Spatial reasoning data
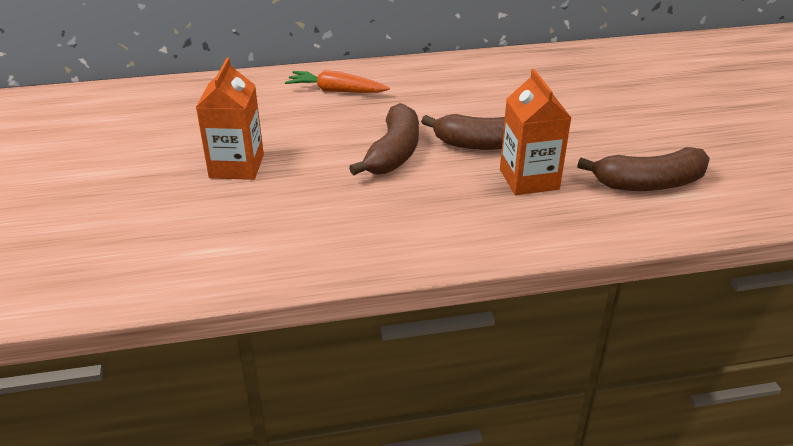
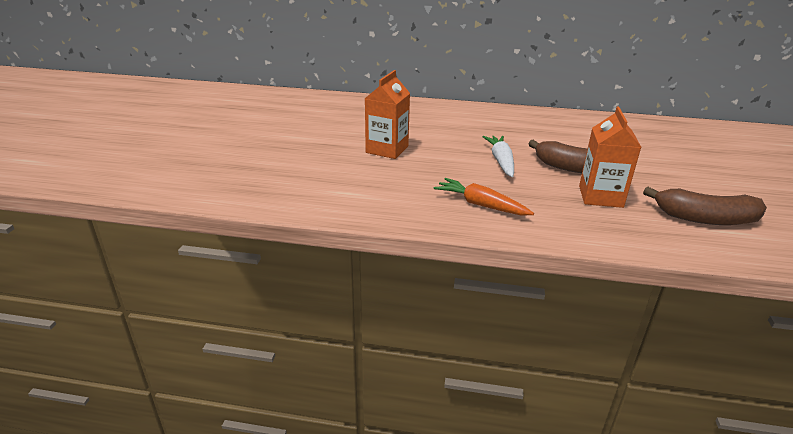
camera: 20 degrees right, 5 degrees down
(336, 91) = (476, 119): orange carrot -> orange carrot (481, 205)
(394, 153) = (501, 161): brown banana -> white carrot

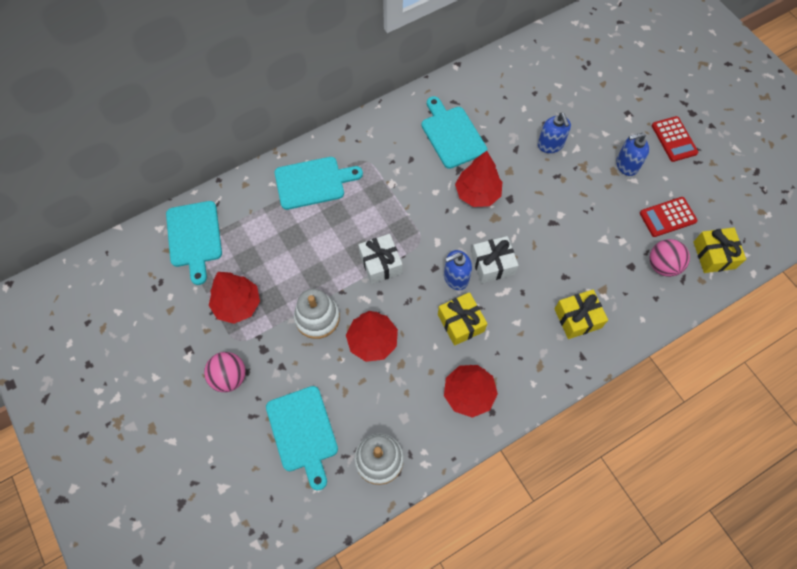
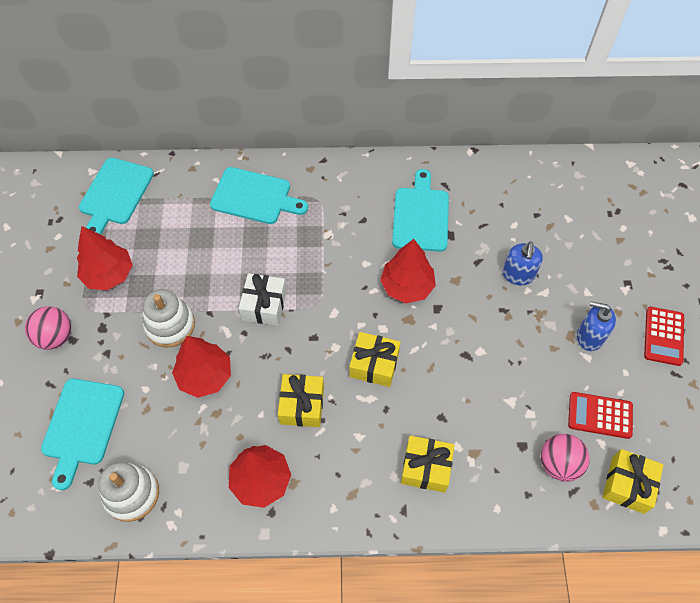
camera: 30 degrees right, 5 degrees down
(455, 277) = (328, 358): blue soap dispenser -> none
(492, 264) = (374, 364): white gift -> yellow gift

==

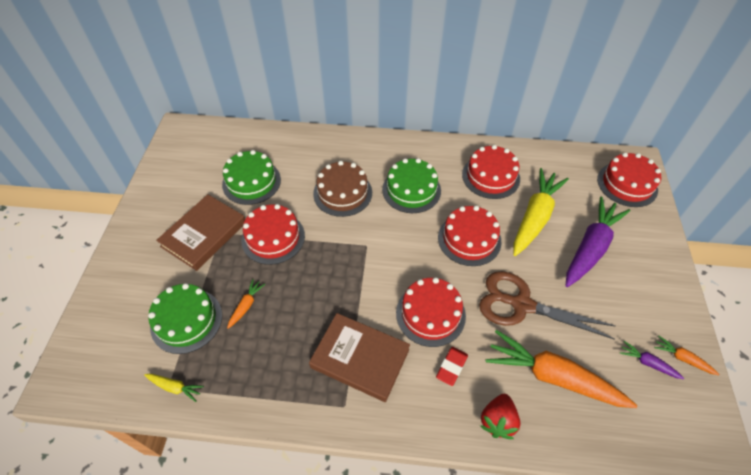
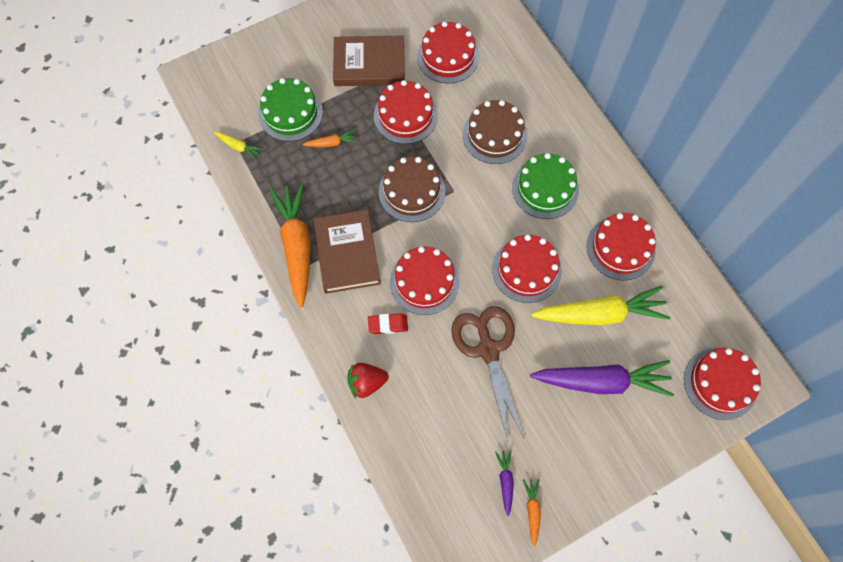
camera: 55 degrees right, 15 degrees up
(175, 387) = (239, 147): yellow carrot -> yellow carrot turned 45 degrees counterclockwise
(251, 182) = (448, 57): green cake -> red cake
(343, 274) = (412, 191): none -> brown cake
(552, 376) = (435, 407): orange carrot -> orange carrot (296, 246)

__EXERCISE BRIEF__. Using the entries above, repeat only the lines from the one containing "(251, 182) = (448, 57): green" through the one containing "(552, 376) = (435, 407): orange", end lines included.

__WRITTEN ANSWER__.
(251, 182) = (448, 57): green cake -> red cake
(343, 274) = (412, 191): none -> brown cake
(552, 376) = (435, 407): orange carrot -> orange carrot (296, 246)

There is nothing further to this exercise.